Coordinate-based change listings
BEGIN

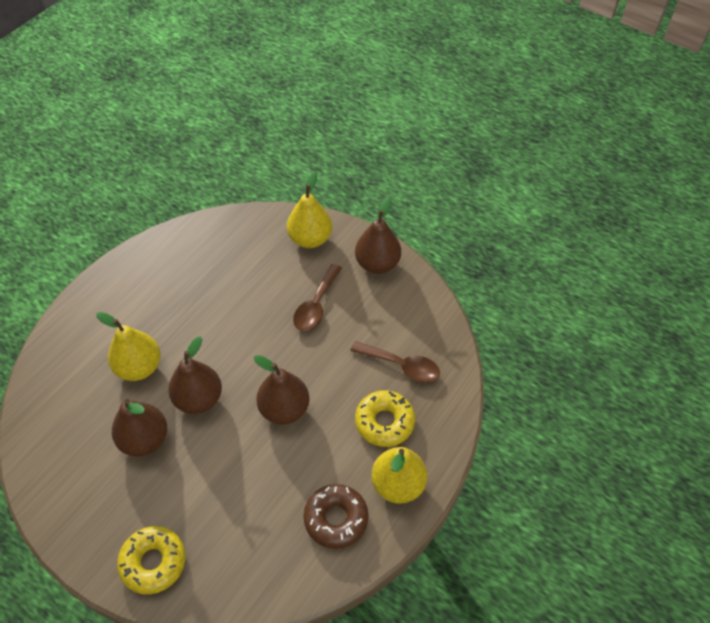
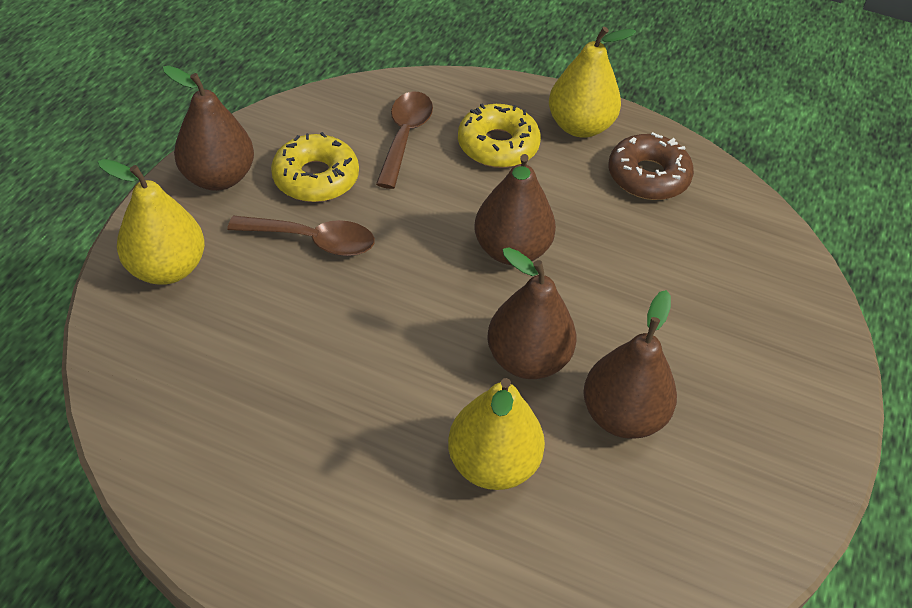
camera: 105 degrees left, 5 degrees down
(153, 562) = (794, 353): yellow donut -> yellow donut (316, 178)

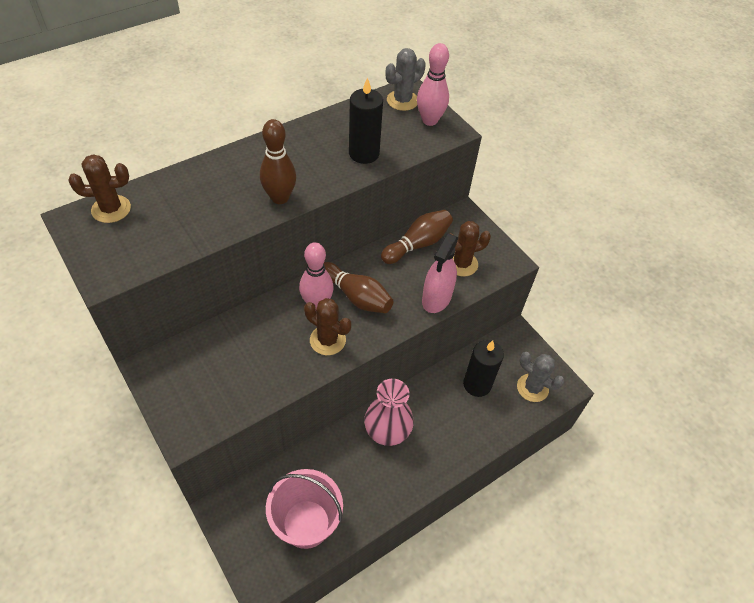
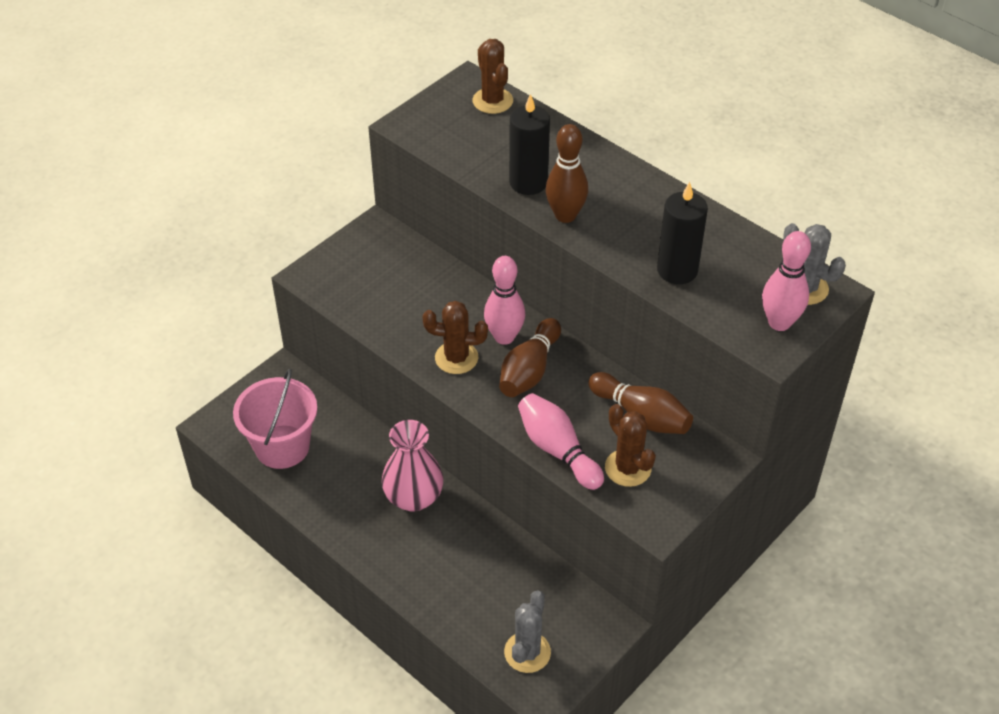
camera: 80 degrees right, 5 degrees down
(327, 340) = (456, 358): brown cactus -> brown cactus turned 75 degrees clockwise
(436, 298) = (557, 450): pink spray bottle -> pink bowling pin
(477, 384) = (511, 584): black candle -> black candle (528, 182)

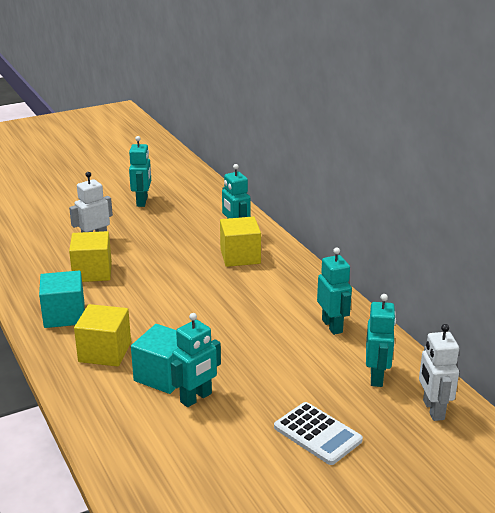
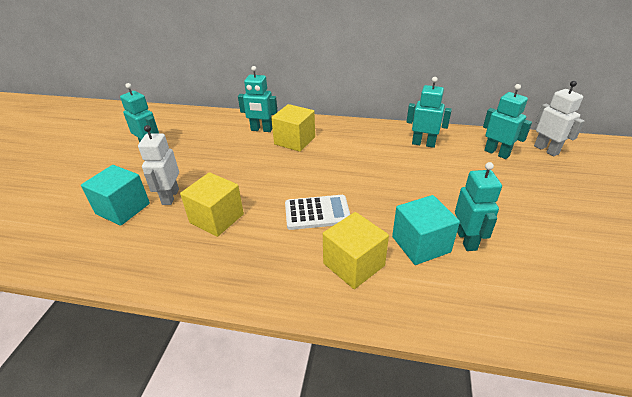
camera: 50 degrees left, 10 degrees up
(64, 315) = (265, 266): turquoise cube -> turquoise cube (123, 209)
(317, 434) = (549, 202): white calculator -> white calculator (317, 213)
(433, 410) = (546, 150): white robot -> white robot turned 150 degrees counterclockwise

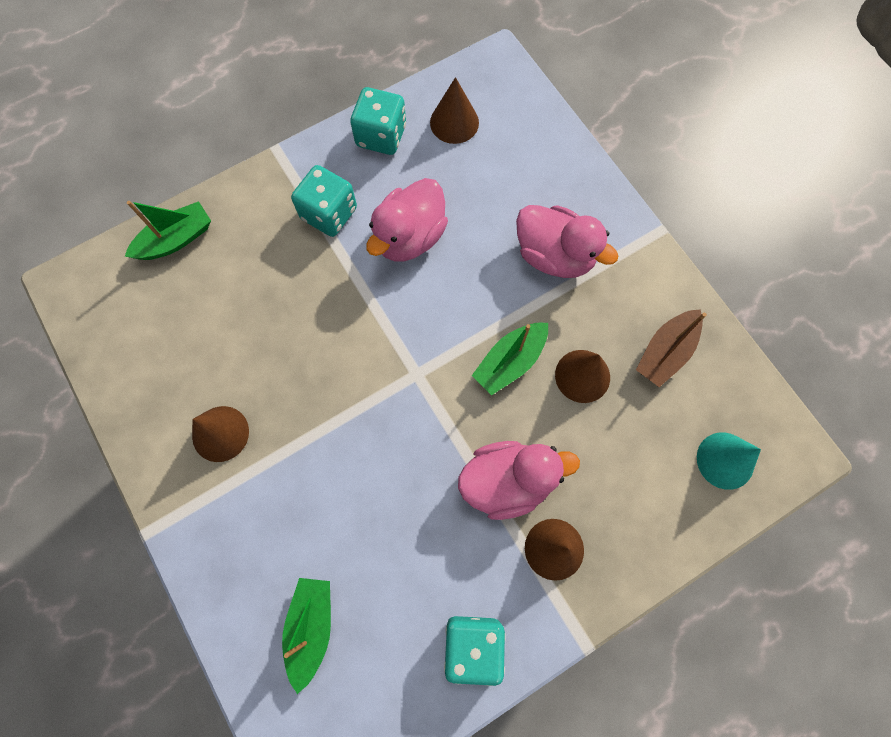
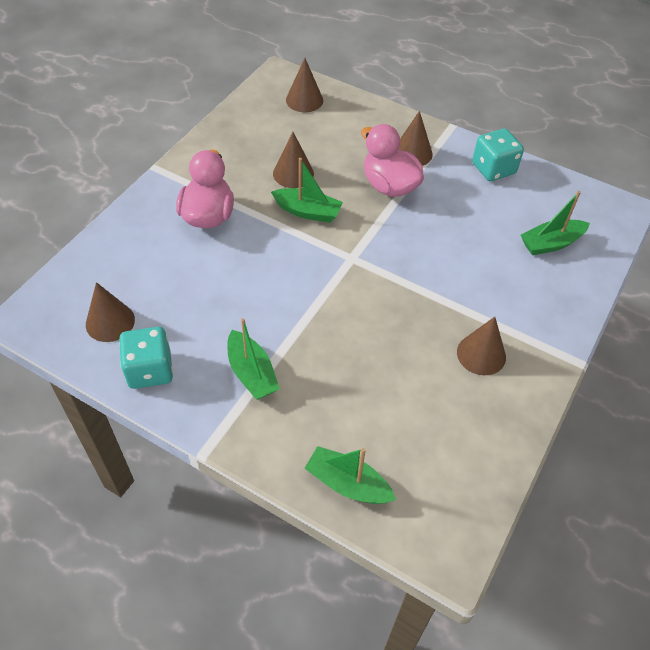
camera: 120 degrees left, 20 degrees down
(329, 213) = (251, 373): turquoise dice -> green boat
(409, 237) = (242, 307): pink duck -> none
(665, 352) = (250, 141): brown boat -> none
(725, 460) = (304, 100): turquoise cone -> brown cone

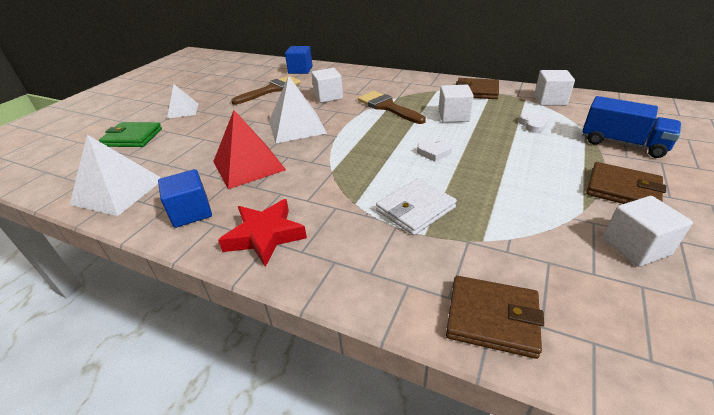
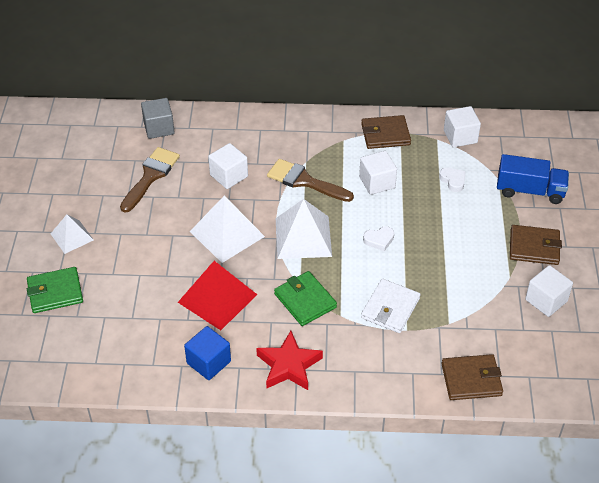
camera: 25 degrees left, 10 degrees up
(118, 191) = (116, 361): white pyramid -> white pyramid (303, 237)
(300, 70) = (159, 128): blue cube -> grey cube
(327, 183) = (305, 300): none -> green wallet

END

Your task
A single number is required: the count of lines in the records that include the string "pink".

Result of the exercise
2